- ASSIGNMENT -
In the listing below, locate the line containing "MATRIX pin VCC: 3V3 -> GND" and the line containing "BUTTON2 pin SIG: none -> D3". Output both of them and every line between, exactly as written, and nothing more.
^^^^^^^^^^^^^^^^
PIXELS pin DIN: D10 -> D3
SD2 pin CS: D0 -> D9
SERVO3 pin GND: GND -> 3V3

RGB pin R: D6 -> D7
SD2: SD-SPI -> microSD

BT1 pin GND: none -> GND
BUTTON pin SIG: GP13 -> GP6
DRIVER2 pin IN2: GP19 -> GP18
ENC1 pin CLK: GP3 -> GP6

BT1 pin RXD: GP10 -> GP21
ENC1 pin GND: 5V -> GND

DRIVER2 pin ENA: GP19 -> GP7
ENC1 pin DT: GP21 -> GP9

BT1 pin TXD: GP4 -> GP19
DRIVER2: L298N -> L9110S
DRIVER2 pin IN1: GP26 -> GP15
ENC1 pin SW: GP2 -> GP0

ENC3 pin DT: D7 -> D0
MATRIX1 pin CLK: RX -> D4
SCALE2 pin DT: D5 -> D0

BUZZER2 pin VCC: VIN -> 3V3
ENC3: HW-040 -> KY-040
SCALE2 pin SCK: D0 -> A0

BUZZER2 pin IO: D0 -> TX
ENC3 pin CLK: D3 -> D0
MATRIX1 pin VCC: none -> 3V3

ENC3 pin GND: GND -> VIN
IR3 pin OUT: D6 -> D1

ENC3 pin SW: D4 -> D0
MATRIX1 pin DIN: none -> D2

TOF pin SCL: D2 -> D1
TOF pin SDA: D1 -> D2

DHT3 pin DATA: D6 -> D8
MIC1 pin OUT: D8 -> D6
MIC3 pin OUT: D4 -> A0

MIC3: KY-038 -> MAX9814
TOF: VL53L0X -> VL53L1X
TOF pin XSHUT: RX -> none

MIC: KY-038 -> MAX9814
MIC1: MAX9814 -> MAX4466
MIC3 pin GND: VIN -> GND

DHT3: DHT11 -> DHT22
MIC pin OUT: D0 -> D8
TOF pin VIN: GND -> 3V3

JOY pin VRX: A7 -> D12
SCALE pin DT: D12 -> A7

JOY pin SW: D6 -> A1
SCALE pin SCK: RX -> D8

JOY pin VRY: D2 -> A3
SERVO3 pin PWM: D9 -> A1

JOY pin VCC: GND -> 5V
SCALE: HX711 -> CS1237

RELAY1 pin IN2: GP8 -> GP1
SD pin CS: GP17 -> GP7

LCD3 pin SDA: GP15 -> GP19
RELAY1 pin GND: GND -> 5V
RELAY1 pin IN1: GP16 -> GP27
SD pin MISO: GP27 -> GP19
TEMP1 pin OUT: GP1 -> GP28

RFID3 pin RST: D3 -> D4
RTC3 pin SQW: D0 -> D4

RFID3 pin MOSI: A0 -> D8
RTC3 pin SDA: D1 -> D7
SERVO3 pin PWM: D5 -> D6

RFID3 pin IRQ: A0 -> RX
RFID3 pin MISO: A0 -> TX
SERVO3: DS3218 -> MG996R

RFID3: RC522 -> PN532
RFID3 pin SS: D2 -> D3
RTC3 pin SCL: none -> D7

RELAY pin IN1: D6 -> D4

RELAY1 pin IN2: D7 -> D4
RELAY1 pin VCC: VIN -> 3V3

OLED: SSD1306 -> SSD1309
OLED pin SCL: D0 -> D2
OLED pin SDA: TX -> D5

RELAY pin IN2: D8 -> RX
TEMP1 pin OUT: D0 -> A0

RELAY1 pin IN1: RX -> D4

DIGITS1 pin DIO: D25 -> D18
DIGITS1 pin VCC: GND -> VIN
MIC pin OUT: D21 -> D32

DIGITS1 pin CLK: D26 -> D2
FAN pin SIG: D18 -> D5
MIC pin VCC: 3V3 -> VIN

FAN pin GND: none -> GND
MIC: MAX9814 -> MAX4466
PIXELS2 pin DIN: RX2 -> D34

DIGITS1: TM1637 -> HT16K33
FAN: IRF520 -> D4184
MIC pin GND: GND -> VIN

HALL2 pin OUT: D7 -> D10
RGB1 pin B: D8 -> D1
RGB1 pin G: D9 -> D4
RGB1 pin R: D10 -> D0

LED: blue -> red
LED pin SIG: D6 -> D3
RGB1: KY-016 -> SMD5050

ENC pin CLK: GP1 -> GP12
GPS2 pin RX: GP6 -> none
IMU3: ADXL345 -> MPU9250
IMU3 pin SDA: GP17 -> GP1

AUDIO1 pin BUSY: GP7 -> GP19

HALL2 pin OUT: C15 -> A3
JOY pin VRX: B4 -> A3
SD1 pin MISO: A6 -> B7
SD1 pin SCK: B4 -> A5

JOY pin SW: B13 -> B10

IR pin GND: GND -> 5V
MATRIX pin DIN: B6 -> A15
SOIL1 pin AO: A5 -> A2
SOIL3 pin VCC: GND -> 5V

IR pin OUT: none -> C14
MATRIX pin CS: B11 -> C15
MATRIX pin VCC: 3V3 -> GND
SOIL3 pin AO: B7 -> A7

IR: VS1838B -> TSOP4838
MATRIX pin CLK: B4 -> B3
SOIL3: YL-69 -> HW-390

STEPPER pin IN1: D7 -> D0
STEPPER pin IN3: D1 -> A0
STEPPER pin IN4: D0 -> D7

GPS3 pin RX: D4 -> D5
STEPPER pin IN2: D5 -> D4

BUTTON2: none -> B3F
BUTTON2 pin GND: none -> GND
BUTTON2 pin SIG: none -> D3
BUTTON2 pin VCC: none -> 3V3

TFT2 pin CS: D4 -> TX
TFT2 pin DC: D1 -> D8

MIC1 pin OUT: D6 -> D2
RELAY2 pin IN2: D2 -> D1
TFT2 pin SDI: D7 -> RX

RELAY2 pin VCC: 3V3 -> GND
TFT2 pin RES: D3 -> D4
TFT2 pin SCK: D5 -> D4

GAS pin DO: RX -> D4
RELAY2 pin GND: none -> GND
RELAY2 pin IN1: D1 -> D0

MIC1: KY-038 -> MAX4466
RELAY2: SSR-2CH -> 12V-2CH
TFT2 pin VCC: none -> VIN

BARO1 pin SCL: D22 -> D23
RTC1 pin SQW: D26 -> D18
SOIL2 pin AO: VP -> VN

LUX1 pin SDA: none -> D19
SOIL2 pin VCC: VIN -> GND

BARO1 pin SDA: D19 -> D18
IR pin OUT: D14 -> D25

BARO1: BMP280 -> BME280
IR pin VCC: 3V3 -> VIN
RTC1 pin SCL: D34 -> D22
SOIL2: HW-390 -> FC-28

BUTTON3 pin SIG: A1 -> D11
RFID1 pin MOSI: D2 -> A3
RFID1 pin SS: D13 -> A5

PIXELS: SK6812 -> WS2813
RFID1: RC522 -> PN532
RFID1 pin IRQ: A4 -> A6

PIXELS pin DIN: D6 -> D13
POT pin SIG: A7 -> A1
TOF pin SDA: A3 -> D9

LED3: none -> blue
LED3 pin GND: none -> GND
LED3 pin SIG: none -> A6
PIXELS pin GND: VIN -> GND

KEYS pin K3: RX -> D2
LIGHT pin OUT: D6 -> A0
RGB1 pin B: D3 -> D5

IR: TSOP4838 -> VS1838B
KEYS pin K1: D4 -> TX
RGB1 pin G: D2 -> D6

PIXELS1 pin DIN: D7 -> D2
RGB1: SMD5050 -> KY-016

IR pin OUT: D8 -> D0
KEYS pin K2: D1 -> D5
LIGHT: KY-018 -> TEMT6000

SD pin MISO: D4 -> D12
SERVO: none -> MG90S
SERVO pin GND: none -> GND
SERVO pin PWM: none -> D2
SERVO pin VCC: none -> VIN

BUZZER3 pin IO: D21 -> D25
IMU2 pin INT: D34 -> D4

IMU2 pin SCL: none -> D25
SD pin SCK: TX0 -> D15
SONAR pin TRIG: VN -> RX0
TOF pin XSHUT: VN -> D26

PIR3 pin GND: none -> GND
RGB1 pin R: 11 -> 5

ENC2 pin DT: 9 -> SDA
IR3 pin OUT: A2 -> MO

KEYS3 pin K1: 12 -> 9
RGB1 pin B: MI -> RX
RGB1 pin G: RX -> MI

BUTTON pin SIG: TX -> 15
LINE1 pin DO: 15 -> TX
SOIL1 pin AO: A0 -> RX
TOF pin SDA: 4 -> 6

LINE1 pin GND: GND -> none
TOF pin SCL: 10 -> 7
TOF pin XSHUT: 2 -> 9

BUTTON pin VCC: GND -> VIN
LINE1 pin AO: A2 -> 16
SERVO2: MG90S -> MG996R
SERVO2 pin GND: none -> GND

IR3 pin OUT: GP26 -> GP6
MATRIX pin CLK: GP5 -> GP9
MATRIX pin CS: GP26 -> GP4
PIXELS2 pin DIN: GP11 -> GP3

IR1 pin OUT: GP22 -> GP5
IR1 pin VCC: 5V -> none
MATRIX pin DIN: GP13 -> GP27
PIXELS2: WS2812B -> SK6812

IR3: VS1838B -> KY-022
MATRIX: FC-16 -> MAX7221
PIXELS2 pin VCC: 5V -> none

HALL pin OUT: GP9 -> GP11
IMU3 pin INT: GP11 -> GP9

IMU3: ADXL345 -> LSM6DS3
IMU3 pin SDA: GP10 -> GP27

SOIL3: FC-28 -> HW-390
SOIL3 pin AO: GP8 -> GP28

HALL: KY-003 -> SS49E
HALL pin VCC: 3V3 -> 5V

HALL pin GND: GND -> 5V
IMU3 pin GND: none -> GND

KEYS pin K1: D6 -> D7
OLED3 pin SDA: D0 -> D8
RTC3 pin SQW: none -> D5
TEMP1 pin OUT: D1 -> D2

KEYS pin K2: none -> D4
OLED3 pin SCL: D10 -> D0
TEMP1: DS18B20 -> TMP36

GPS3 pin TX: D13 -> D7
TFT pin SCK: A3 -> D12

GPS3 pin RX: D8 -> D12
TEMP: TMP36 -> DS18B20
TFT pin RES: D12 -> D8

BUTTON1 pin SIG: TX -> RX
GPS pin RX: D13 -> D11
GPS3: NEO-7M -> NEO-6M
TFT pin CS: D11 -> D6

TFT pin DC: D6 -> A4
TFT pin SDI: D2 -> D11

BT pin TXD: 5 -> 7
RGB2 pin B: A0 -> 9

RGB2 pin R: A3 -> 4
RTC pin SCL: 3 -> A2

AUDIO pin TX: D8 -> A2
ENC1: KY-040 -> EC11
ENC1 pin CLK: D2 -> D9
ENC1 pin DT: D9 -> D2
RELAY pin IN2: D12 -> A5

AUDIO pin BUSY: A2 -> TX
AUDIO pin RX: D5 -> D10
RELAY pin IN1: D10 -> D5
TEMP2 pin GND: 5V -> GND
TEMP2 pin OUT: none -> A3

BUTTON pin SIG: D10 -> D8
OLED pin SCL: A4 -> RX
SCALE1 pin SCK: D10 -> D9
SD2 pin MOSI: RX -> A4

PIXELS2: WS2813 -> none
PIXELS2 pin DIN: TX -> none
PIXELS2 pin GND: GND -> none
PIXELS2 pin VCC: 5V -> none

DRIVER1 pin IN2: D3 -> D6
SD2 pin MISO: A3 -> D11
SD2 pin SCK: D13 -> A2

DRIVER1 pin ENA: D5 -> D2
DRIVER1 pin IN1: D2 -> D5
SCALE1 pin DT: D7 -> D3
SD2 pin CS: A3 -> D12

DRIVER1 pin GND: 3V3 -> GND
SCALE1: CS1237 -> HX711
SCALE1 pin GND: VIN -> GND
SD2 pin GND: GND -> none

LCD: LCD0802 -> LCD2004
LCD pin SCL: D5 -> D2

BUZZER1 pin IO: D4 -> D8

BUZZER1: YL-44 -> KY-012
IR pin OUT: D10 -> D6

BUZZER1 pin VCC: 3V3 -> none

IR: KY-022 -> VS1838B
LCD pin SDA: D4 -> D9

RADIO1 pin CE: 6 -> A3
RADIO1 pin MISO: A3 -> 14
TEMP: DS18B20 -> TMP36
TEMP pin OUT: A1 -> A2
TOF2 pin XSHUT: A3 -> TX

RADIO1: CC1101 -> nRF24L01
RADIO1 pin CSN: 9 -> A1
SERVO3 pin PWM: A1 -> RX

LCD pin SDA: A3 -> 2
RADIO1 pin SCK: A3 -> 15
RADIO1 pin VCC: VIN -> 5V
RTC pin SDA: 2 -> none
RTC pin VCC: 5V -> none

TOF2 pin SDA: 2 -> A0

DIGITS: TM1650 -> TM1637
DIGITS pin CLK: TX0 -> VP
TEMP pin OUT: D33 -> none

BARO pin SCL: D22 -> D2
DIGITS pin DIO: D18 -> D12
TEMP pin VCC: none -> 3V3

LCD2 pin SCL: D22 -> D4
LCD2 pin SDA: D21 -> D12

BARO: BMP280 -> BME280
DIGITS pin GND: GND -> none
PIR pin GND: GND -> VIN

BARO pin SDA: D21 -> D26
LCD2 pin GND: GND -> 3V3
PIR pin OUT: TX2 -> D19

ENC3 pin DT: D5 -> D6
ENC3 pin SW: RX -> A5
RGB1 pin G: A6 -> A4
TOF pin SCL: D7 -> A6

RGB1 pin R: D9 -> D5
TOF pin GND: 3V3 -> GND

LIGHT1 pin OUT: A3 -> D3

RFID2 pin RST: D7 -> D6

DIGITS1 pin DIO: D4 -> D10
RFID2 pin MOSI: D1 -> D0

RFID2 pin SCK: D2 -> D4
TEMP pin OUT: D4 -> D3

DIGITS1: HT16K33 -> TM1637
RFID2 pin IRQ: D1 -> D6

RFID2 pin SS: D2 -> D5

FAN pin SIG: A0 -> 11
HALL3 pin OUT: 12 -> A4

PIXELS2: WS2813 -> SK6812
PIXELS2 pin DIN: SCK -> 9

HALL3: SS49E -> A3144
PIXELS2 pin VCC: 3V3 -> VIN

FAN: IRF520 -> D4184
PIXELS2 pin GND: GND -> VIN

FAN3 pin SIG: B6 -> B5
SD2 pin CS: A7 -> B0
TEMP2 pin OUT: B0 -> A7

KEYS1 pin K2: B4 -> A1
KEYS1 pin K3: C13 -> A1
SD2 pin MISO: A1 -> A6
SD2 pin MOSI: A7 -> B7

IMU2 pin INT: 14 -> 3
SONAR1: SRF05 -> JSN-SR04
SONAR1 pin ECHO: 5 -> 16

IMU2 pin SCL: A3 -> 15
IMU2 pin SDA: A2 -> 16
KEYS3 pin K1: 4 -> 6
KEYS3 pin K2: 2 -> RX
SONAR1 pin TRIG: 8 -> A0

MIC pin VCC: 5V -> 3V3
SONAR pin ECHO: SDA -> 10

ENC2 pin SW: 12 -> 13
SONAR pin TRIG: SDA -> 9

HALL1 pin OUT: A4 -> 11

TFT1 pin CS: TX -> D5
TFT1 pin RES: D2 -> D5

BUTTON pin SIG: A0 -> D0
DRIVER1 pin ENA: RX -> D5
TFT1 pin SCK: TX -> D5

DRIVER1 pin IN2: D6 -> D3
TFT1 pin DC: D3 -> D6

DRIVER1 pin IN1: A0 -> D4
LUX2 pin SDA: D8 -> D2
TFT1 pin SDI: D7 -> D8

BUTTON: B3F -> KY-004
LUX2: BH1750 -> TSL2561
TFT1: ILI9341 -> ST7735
^^^^^^^^^^^^^^^^
- RESPONSE -
MATRIX pin VCC: 3V3 -> GND
SOIL3 pin AO: B7 -> A7

IR: VS1838B -> TSOP4838
MATRIX pin CLK: B4 -> B3
SOIL3: YL-69 -> HW-390

STEPPER pin IN1: D7 -> D0
STEPPER pin IN3: D1 -> A0
STEPPER pin IN4: D0 -> D7

GPS3 pin RX: D4 -> D5
STEPPER pin IN2: D5 -> D4

BUTTON2: none -> B3F
BUTTON2 pin GND: none -> GND
BUTTON2 pin SIG: none -> D3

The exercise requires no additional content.